** Start Raw data **

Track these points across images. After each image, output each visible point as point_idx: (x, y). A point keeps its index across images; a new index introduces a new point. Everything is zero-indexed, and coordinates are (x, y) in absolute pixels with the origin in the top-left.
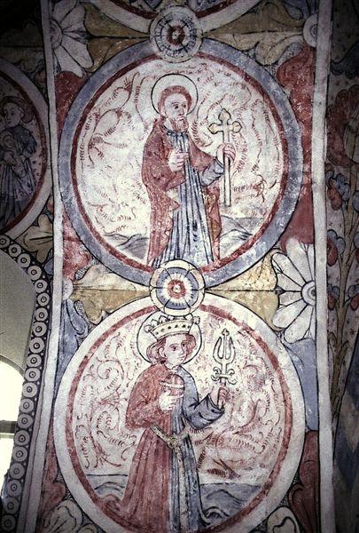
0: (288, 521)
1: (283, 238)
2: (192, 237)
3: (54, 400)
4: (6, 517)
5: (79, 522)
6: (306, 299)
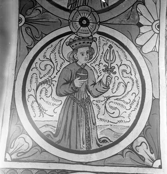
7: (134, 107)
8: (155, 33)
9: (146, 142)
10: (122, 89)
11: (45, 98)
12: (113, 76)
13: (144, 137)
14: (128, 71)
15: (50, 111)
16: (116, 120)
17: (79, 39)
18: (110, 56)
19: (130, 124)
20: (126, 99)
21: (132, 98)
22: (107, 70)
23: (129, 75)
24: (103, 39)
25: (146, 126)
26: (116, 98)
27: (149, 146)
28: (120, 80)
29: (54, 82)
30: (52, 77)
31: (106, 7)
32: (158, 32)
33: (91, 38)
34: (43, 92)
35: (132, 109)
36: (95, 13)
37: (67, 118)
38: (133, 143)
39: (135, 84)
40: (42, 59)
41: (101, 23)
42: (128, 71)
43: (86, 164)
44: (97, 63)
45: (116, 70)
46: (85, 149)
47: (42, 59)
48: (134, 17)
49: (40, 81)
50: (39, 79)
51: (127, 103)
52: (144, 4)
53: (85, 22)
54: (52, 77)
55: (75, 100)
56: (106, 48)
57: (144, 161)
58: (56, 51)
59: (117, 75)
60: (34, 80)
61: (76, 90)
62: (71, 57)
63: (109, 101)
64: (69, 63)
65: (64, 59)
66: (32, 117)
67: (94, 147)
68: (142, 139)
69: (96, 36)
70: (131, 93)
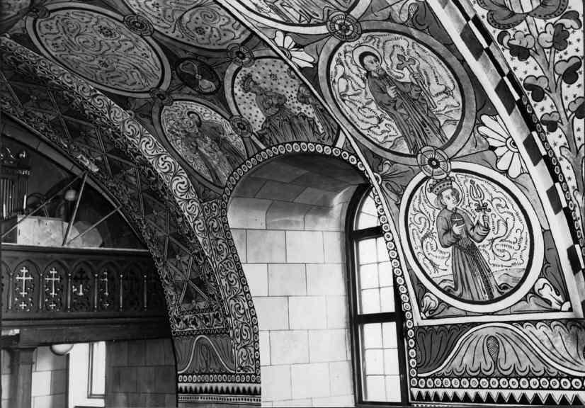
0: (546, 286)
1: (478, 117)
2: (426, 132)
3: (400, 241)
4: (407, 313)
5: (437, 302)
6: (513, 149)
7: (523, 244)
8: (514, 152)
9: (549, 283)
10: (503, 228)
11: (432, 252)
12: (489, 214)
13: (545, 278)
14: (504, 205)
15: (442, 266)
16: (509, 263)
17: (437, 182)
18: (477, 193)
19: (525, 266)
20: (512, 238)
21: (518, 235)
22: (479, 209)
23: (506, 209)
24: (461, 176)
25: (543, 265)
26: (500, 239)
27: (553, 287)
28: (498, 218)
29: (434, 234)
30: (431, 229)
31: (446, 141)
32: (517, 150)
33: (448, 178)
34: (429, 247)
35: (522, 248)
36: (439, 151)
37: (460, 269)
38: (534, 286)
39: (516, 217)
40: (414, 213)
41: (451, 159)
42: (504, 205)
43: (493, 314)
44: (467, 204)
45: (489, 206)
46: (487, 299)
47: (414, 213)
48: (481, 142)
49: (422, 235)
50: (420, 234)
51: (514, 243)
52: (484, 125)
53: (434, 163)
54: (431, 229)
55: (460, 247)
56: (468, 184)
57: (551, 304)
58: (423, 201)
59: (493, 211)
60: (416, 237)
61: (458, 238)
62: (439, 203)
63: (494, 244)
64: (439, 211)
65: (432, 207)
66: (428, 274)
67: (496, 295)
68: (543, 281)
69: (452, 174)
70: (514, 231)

** End Raw data **

# Aim:
Rewrite all the rows above with "absolute pixels" changed to "image pixels" and everything else left as it is. Leave the pictures out of your answer.

# Result of the task:
Track these points across images. After each image, output each visible point as point_idx: (x, y). A point keeps its index across images; a new index introduces a new point. Everything is zero-indexed, and coordinates are (x, y) in image pixels with the origin in the top-left.
0: (288, 521)
1: (283, 238)
2: (192, 237)
3: (54, 400)
4: (6, 517)
5: (79, 522)
6: (306, 299)
7: (134, 107)
8: (155, 33)
9: (146, 142)
10: (122, 89)
11: (45, 98)
12: (113, 76)
13: (144, 137)
14: (128, 71)
15: (50, 111)
16: (116, 120)
17: (79, 39)
18: (110, 56)
19: (130, 124)
20: (126, 99)
21: (132, 98)
22: (107, 70)
23: (129, 75)
24: (103, 39)
25: (146, 126)
26: (116, 98)
27: (149, 146)
28: (120, 80)
29: (54, 82)
30: (52, 77)
31: (106, 7)
32: (158, 32)
33: (91, 38)
34: (43, 92)
35: (132, 109)
36: (95, 13)
37: (67, 118)
38: (133, 143)
39: (135, 84)
40: (42, 59)
41: (101, 23)
42: (128, 71)
43: (86, 164)
44: (97, 63)
45: (116, 70)
46: (85, 149)
47: (42, 59)
48: (134, 17)
49: (40, 81)
50: (39, 79)
51: (127, 103)
52: (144, 4)
53: (85, 22)
54: (52, 77)
55: (75, 100)
56: (106, 48)
57: (144, 161)
58: (56, 51)
59: (117, 75)
60: (34, 80)
61: (76, 90)
62: (71, 57)
63: (109, 101)
64: (69, 63)
65: (64, 59)
66: (32, 117)
67: (94, 147)
68: (142, 139)
69: (96, 36)
70: (131, 93)
0: (546, 286)
1: (478, 117)
2: (426, 132)
3: (400, 241)
4: (407, 313)
5: (437, 302)
6: (513, 149)
7: (523, 244)
8: (514, 152)
9: (549, 283)
10: (503, 228)
11: (432, 252)
12: (489, 214)
13: (545, 278)
14: (504, 205)
15: (442, 266)
16: (509, 263)
17: (437, 182)
18: (477, 193)
19: (525, 266)
20: (512, 238)
21: (518, 235)
22: (479, 209)
23: (506, 209)
24: (461, 176)
25: (543, 265)
26: (500, 239)
27: (553, 287)
28: (498, 218)
29: (434, 234)
30: (431, 229)
31: (446, 141)
32: (517, 150)
33: (448, 178)
34: (429, 247)
35: (522, 248)
36: (439, 151)
37: (460, 269)
38: (534, 286)
39: (516, 217)
40: (414, 213)
41: (451, 159)
42: (504, 205)
43: (493, 314)
44: (467, 204)
45: (489, 206)
46: (487, 299)
47: (414, 213)
48: (481, 142)
49: (422, 235)
50: (420, 234)
51: (514, 243)
52: (484, 125)
53: (434, 163)
54: (431, 229)
55: (460, 247)
56: (468, 184)
57: (551, 304)
58: (423, 201)
59: (493, 211)
60: (416, 237)
61: (458, 238)
62: (439, 203)
63: (494, 244)
64: (439, 211)
65: (432, 207)
66: (428, 274)
67: (496, 295)
68: (543, 281)
69: (452, 174)
70: (514, 231)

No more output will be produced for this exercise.